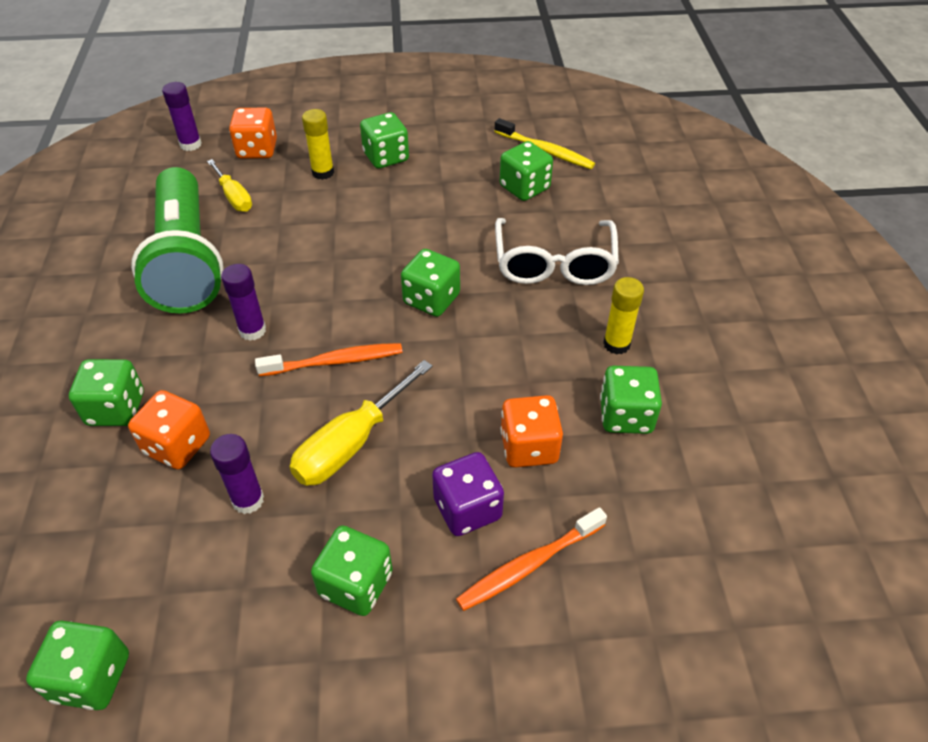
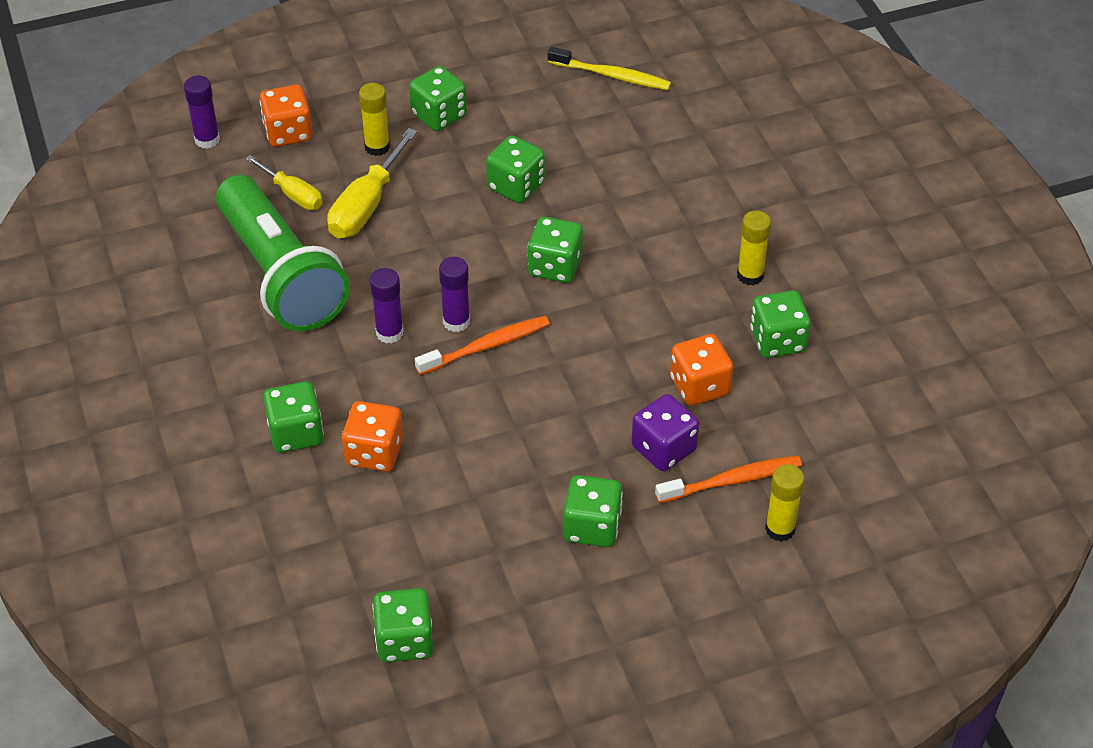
camera: 15 degrees left, 0 degrees up
(248, 500) = (465, 483): purple glue stick -> purple glue stick (456, 322)
(351, 444) = (536, 417): yellow screwdriver -> yellow screwdriver (366, 205)
(524, 188) = (604, 125): green dice -> green dice (516, 186)
(529, 565) = (732, 480): orange toothbrush -> orange toothbrush turned 150 degrees counterclockwise
(554, 264) = (664, 206): white glasses -> none
(565, 641) = (780, 529): none -> yellow glue stick

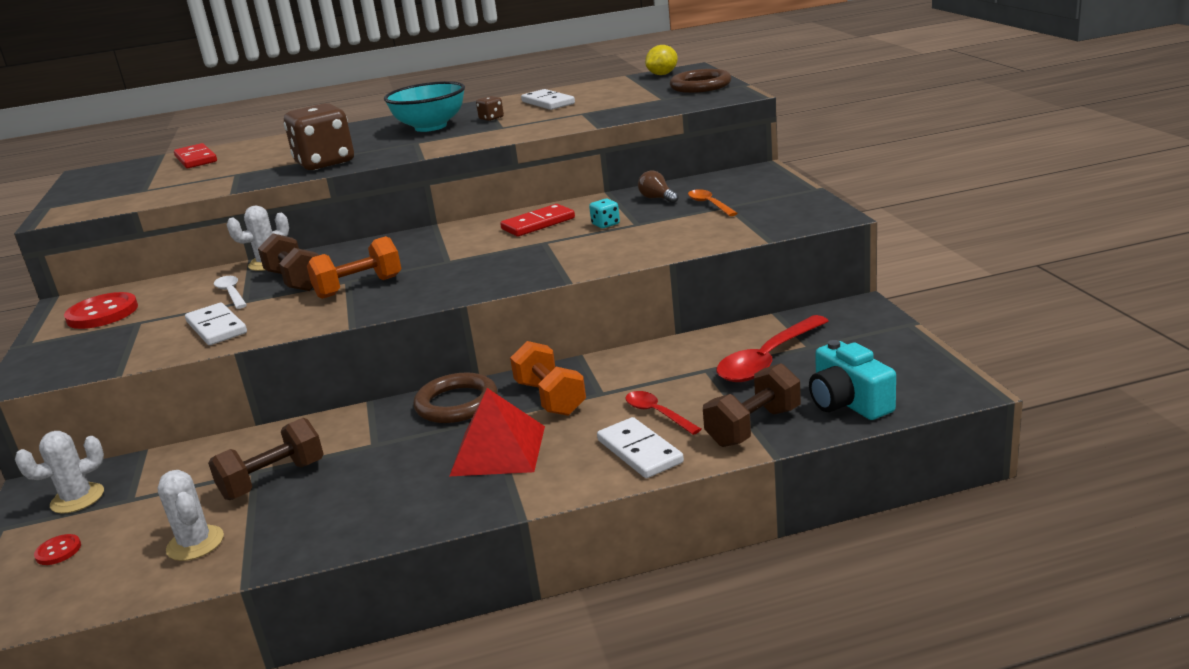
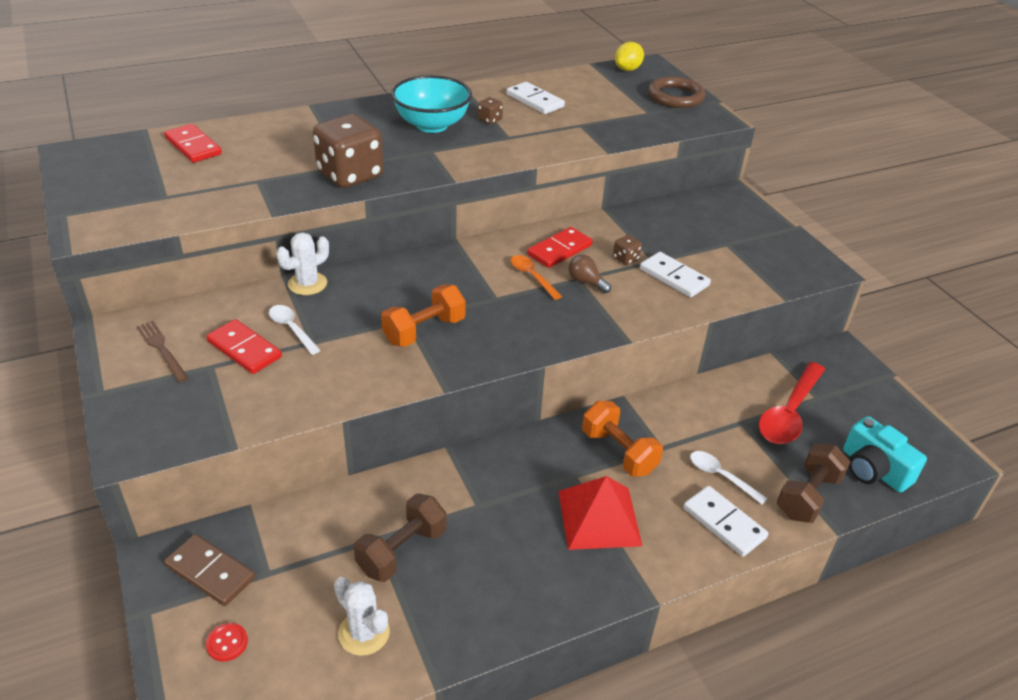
camera: 15 degrees left, 15 degrees up
(77, 499) = (210, 572): white cactus -> brown domino
(102, 313) = (162, 349): red button -> brown fork
(177, 309) = (244, 349): none -> red domino
(216, 328) = (304, 382): white domino -> white domino (674, 277)
(295, 281) = (352, 315): brown dumbbell -> none
(457, 403) = (535, 455): brown ring -> none
(605, 224) = (625, 259): turquoise dice -> brown dice
(657, 198) = (657, 224): brown light bulb -> brown light bulb (586, 282)
(657, 414) = (721, 476): red spoon -> white spoon
(709, 204) = (710, 239): orange spoon -> orange spoon (532, 277)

· · · · ·

» WORK TASK: Leave the pictures out and reproduce exactly the lines from the top of the listing above through the line with "(524, 188) = (604, 125): green".

» EXERCISE OUTPUT:
camera: 15 degrees left, 0 degrees up
(248, 500) = (465, 483): purple glue stick -> purple glue stick (456, 322)
(351, 444) = (536, 417): yellow screwdriver -> yellow screwdriver (366, 205)
(524, 188) = (604, 125): green dice -> green dice (516, 186)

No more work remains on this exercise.